Work request. Below are entries; repeat exactly, and nothing else, the lines from the one holding "BUZZER2 pin GND: 5V -> GND" through the one holding "SD pin MISO: 10 -> 5", inclusive. Leave the pictures out.

Material for the task.
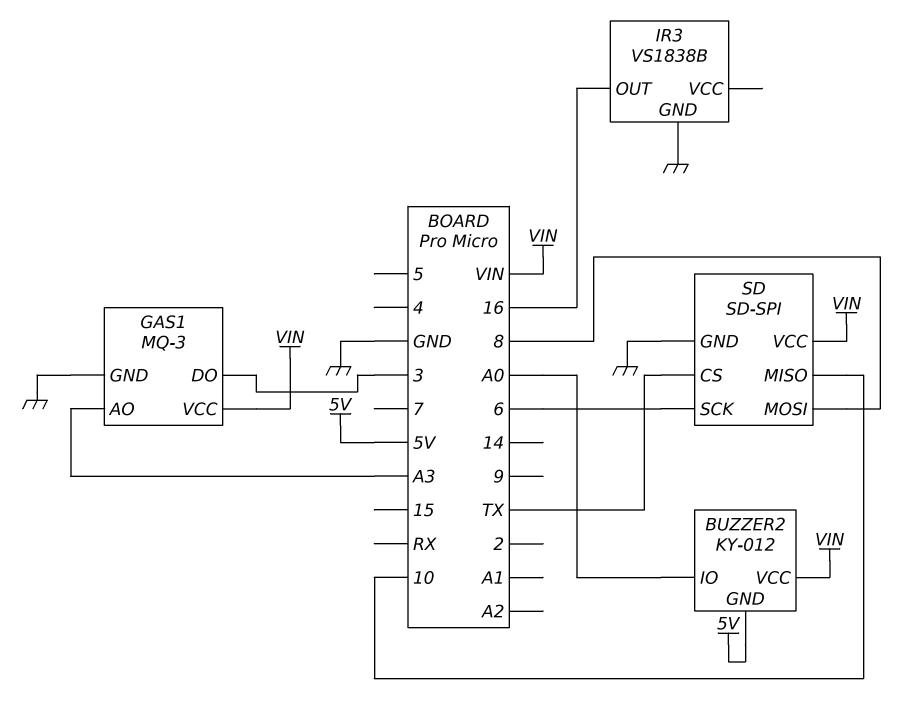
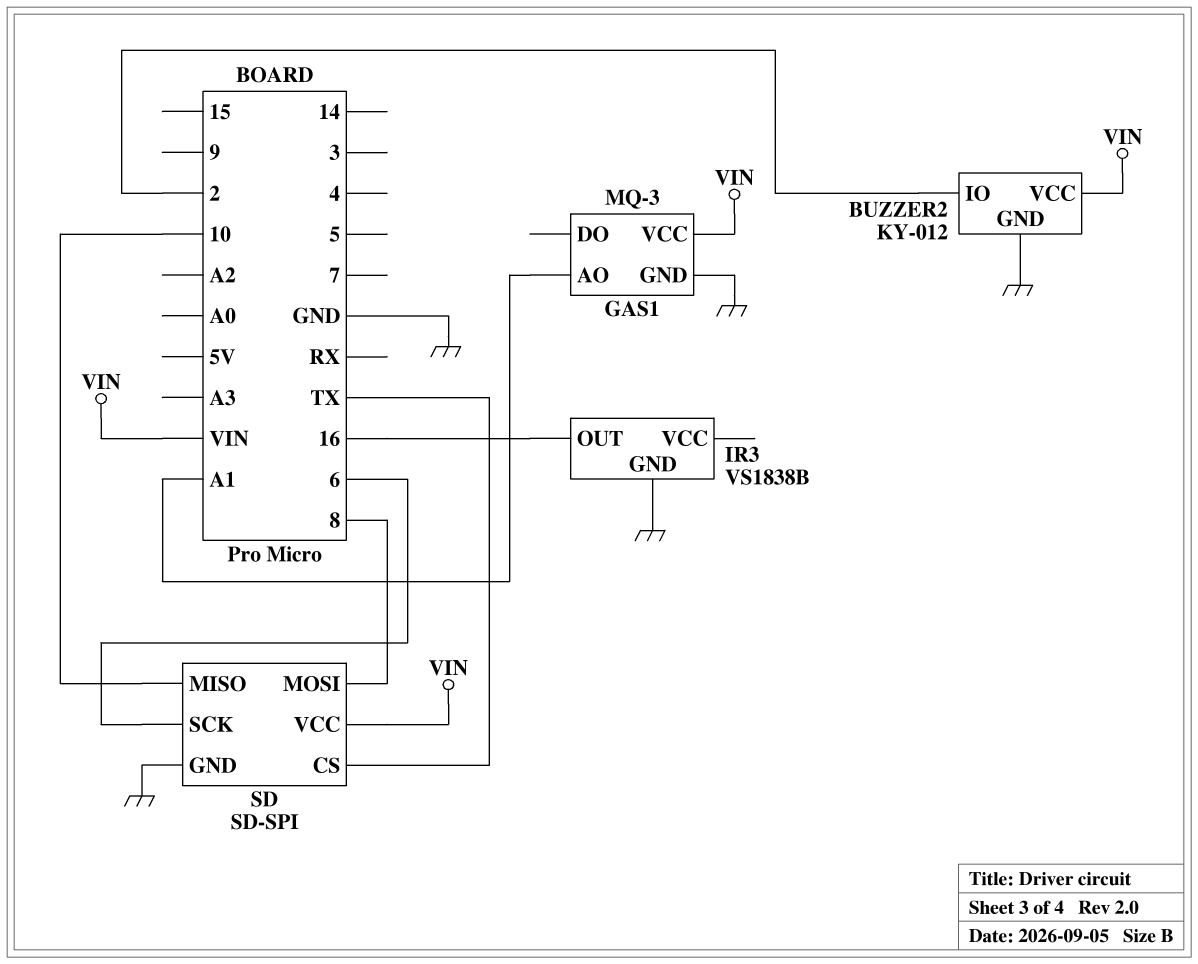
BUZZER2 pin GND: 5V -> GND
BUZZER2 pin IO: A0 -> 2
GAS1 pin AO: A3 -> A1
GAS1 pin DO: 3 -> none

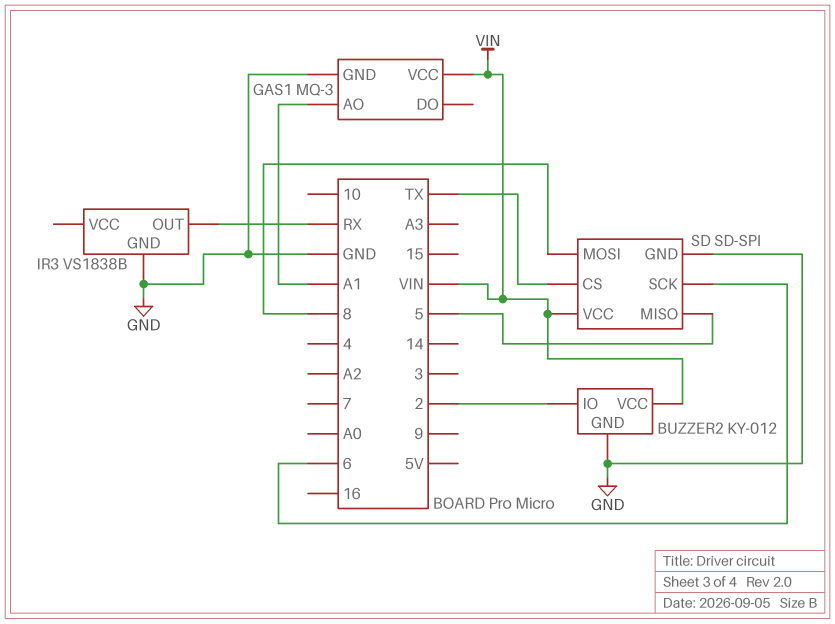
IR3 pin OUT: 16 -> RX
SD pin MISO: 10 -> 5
* * *
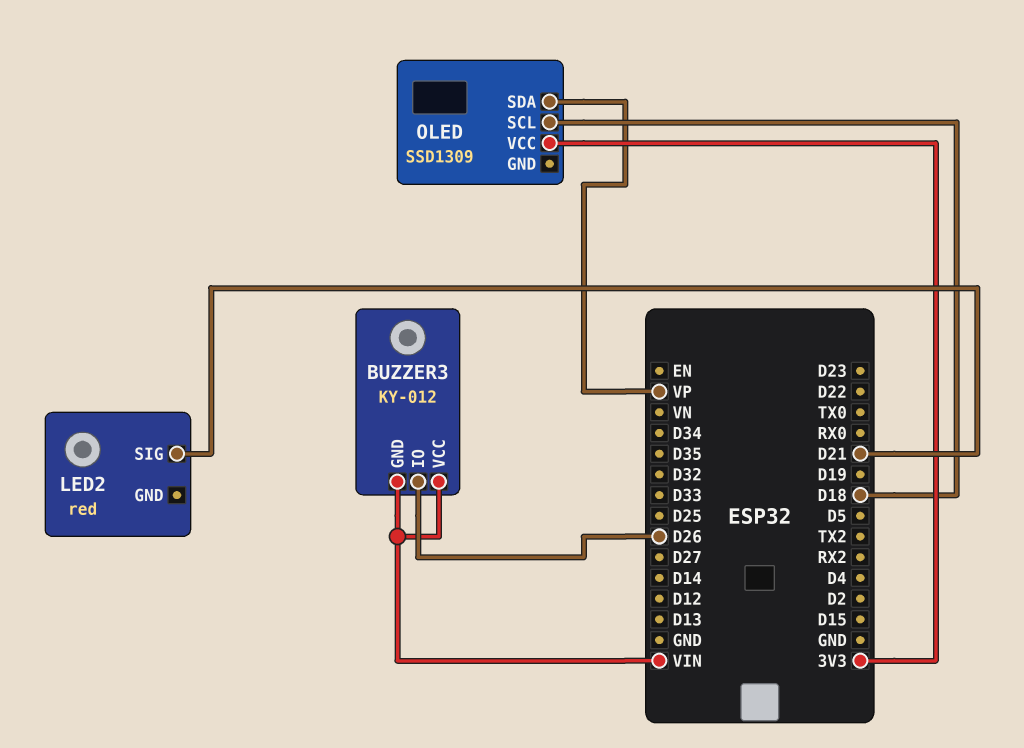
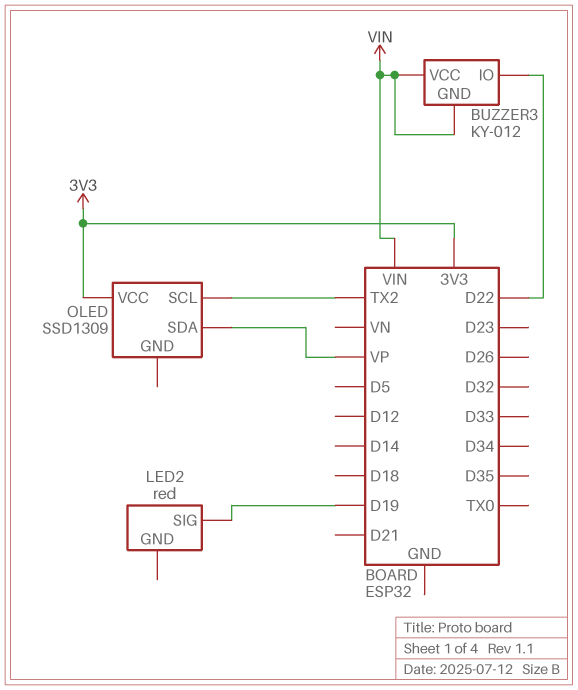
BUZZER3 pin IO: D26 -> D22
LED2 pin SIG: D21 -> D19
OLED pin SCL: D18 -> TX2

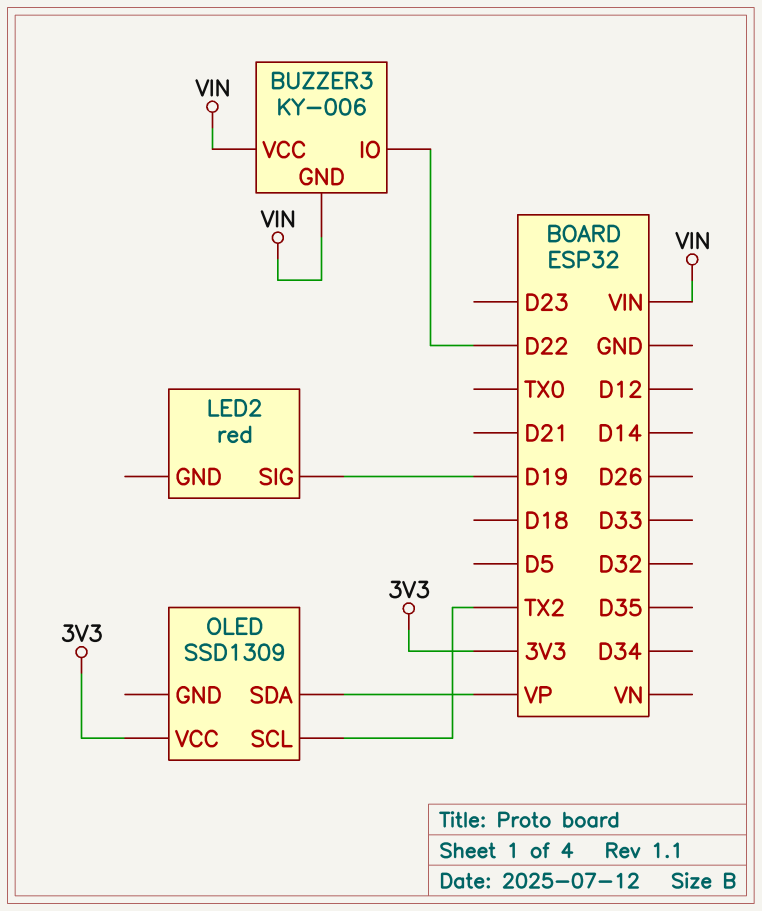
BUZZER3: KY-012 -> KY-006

Reply.
BUZZER2 pin GND: 5V -> GND
BUZZER2 pin IO: A0 -> 2
GAS1 pin AO: A3 -> A1
GAS1 pin DO: 3 -> none

IR3 pin OUT: 16 -> RX
SD pin MISO: 10 -> 5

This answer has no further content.